Replace "canoe" with "kayak" in the material below, from the line with "Between dark wood canoe at center and dark" up to and including the line with "Incorrect, dark wood", and give only those lines back with nothing else changed.

:: RECORD LIST

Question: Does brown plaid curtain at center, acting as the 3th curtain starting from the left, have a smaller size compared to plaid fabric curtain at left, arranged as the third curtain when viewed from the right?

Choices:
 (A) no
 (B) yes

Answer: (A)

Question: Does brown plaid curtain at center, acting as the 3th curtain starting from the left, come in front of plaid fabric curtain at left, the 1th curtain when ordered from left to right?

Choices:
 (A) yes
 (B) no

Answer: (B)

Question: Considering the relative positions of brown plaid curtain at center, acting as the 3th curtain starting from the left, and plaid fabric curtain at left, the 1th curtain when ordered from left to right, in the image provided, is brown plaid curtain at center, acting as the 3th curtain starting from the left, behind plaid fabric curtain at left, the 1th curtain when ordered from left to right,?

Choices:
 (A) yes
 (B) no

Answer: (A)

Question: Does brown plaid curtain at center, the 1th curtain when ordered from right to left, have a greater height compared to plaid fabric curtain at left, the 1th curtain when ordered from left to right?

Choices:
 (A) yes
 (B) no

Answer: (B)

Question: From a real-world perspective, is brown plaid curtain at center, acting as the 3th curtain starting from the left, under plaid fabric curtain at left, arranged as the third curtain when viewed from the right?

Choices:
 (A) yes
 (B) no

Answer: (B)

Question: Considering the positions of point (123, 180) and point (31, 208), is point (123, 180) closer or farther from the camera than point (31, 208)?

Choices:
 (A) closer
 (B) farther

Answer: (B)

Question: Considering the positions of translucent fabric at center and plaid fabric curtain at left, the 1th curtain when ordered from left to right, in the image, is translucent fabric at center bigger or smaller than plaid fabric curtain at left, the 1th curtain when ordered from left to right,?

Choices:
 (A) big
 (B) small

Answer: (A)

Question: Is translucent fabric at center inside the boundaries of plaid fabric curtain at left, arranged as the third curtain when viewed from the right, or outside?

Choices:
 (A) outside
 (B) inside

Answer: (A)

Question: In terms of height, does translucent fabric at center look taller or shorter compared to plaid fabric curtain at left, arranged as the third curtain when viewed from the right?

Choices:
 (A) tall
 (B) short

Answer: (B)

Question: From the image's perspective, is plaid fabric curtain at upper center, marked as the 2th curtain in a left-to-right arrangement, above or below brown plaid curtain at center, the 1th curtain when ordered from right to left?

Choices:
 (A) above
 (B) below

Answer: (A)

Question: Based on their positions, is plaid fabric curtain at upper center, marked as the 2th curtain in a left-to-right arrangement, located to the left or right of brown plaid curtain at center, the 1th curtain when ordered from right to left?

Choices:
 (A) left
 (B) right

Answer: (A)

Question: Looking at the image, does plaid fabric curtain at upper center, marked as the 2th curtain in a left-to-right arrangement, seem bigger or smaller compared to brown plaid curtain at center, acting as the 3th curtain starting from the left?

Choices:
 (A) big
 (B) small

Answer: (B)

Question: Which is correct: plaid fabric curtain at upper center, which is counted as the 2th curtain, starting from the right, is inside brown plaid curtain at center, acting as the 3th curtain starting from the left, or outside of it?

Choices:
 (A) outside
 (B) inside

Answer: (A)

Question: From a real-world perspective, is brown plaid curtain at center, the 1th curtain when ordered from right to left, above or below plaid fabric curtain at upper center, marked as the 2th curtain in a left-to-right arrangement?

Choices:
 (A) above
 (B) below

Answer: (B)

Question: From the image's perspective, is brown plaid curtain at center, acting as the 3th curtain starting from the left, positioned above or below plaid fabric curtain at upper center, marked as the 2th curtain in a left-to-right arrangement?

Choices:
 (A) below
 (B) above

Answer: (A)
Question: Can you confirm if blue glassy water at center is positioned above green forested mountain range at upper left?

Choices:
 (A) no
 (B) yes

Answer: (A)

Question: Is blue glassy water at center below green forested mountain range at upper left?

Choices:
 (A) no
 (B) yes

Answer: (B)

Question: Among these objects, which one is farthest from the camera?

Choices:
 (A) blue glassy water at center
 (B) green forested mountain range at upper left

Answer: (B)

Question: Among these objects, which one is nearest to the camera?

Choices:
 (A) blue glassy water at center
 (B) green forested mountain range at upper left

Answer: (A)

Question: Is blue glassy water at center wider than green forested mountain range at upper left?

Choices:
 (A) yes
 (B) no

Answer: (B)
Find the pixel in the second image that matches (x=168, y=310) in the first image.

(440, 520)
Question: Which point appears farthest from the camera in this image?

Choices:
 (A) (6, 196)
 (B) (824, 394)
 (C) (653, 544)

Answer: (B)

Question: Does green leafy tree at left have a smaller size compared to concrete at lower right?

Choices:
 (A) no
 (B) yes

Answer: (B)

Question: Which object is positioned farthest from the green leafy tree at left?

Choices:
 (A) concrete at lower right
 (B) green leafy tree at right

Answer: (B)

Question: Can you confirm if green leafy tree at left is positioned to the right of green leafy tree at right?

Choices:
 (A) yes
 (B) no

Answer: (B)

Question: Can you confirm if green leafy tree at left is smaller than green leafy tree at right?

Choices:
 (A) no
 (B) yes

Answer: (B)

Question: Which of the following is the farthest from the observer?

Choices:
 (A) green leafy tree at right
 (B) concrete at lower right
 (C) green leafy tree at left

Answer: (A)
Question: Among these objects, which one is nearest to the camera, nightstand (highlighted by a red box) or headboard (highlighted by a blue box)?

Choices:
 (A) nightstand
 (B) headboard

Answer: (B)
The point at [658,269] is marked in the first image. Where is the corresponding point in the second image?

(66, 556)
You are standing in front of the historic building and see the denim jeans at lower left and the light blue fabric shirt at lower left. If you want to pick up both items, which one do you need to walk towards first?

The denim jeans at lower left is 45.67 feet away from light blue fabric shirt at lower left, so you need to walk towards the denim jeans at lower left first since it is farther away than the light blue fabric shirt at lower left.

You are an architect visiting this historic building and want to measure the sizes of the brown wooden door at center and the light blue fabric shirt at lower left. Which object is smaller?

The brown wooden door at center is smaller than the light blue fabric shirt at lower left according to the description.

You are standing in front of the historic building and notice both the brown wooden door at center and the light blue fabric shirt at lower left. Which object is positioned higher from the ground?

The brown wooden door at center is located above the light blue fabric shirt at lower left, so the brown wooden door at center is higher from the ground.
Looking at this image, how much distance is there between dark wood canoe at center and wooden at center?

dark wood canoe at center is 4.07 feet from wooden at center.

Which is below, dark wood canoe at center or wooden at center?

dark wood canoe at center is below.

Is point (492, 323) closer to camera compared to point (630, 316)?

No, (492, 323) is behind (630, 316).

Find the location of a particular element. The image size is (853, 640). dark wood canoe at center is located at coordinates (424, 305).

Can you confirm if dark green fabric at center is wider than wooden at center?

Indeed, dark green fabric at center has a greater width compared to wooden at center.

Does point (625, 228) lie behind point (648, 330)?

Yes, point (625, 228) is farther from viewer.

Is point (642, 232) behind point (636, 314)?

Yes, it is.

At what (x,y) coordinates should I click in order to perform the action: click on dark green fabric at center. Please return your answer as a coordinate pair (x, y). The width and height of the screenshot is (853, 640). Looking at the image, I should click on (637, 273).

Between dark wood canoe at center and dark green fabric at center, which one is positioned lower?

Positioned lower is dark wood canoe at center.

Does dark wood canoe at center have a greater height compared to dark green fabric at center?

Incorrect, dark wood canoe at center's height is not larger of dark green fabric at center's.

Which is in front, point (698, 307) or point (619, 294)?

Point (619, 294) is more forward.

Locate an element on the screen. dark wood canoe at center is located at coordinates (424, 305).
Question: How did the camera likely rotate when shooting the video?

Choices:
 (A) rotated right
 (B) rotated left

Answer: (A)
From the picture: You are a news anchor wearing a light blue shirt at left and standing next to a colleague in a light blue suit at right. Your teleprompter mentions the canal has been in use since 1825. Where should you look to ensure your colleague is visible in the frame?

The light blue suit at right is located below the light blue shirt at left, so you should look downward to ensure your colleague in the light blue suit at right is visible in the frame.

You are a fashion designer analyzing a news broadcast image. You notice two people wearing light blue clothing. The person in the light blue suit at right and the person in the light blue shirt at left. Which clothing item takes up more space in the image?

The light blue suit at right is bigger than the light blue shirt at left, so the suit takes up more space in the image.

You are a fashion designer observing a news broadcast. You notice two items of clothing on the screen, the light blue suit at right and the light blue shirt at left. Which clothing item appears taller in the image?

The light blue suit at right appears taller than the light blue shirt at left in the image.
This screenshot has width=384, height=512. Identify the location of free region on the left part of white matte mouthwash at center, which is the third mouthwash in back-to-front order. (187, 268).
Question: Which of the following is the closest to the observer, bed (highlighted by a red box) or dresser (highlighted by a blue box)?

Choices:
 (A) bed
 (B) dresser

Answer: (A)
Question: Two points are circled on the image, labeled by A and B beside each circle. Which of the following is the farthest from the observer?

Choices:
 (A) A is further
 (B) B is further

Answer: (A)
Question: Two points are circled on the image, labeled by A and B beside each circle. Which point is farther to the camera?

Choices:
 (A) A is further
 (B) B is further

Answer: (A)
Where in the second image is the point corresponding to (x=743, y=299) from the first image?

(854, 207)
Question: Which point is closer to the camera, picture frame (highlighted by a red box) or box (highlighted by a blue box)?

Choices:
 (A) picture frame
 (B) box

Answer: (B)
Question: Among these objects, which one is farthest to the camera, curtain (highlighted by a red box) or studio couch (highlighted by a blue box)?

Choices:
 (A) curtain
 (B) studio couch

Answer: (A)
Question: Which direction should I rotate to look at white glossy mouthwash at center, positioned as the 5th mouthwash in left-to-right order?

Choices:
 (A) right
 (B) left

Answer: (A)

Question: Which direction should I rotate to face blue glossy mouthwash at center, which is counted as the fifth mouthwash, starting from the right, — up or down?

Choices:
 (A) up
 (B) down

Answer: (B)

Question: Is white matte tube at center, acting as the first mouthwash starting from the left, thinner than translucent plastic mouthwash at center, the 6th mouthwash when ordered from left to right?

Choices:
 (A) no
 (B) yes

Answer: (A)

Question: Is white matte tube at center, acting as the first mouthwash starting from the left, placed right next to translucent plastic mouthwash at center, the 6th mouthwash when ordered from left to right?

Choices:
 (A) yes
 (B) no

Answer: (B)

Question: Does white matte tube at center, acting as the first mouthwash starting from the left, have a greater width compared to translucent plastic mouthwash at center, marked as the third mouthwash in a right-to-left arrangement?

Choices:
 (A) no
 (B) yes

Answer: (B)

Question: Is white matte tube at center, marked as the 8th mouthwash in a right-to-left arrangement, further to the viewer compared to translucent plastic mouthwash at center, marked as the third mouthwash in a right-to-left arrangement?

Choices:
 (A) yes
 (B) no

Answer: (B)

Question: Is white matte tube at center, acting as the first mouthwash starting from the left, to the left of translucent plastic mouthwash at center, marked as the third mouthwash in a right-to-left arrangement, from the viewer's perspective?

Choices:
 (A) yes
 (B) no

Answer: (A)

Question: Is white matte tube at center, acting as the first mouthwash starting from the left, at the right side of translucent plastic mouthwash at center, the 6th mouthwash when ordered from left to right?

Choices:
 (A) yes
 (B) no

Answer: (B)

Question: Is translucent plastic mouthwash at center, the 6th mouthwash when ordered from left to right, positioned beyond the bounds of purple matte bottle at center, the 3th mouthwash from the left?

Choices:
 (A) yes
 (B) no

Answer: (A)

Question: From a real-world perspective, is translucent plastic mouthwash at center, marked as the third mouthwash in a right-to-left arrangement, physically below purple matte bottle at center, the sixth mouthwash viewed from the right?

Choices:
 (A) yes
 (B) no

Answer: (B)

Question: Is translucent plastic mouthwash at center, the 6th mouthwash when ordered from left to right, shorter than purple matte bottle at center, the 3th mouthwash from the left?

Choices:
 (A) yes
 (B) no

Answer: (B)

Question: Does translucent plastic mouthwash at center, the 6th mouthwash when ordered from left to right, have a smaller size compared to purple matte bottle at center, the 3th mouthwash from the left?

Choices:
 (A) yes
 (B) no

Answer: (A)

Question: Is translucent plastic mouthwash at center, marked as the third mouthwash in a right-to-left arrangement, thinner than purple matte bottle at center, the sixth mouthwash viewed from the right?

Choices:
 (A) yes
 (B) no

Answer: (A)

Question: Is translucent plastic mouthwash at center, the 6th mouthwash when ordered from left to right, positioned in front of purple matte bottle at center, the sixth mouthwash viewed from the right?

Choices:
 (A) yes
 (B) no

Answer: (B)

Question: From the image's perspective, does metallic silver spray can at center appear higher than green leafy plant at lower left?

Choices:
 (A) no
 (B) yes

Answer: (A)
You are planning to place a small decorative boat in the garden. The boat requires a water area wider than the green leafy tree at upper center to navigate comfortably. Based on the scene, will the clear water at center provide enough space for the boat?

::::

__IN RESPONSE__
Between dark wood kayak at center and dark green fabric at center, which one is positioned lower?

Positioned lower is dark wood kayak at center.

Does dark wood kayak at center have a greater height compared to dark green fabric at center?

Incorrect, dark wood kayak at center's height is not larger of dark green fabric at center's.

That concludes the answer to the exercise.